(Scene edit records)
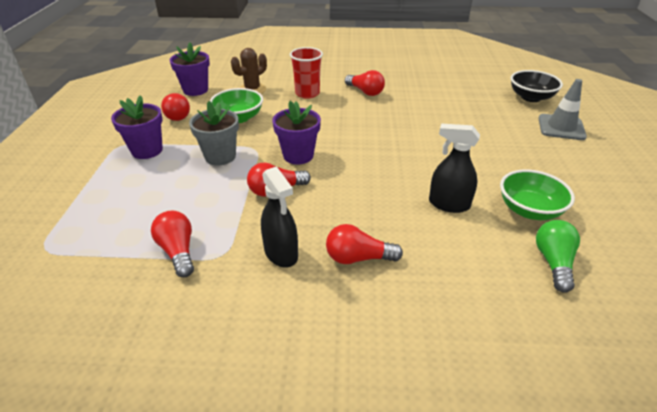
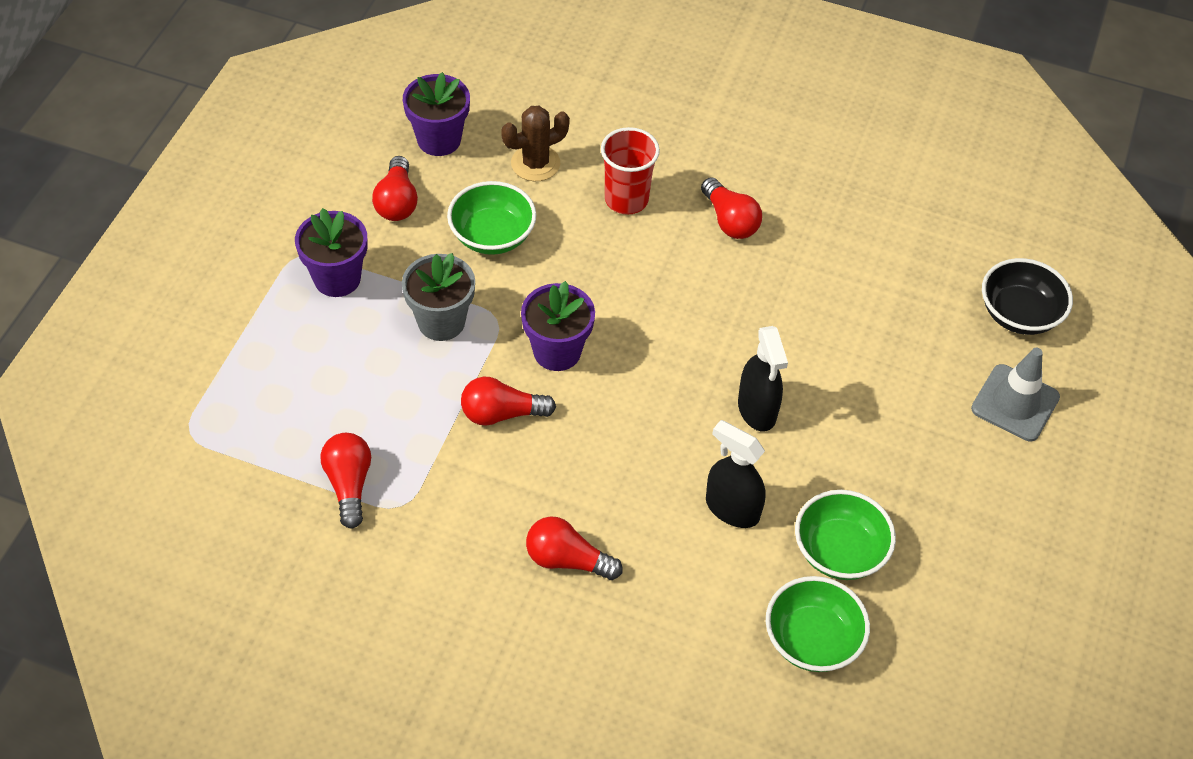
camera: 15 degrees right, 15 degrees up
(281, 253) = (474, 525): black spray bottle -> black spray bottle (757, 409)
(553, 262) = (812, 640): green light bulb -> green bowl

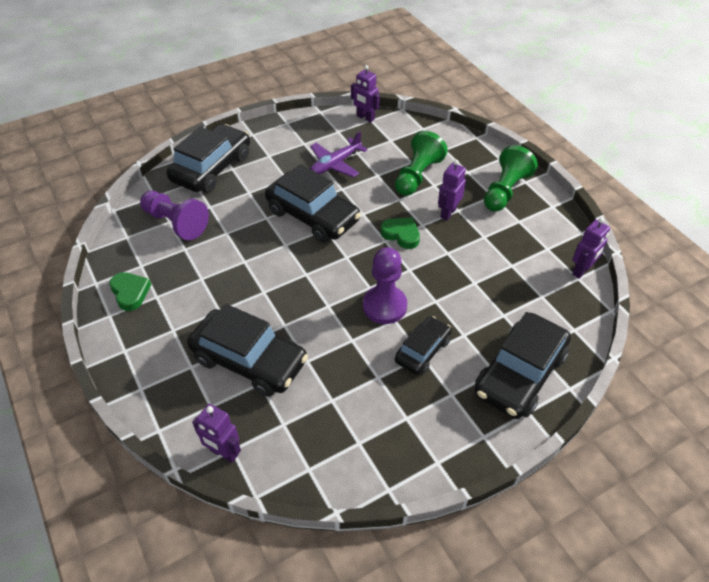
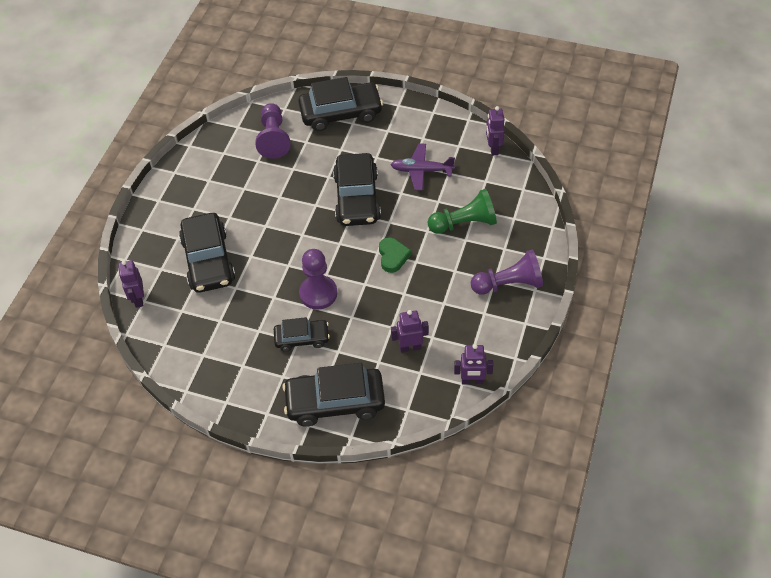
camera: 50 degrees right, 5 degrees up
(130, 292) = (199, 166): green heart -> none
(448, 213) = (444, 267): purple robot -> purple robot (410, 347)
(505, 191) = (509, 284): green pawn -> purple pawn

* [Problem]: Each line of the data that has the string "camera" should be returned.

* [Output below]:
camera: 15 degrees right, 15 degrees up
camera: 50 degrees right, 5 degrees up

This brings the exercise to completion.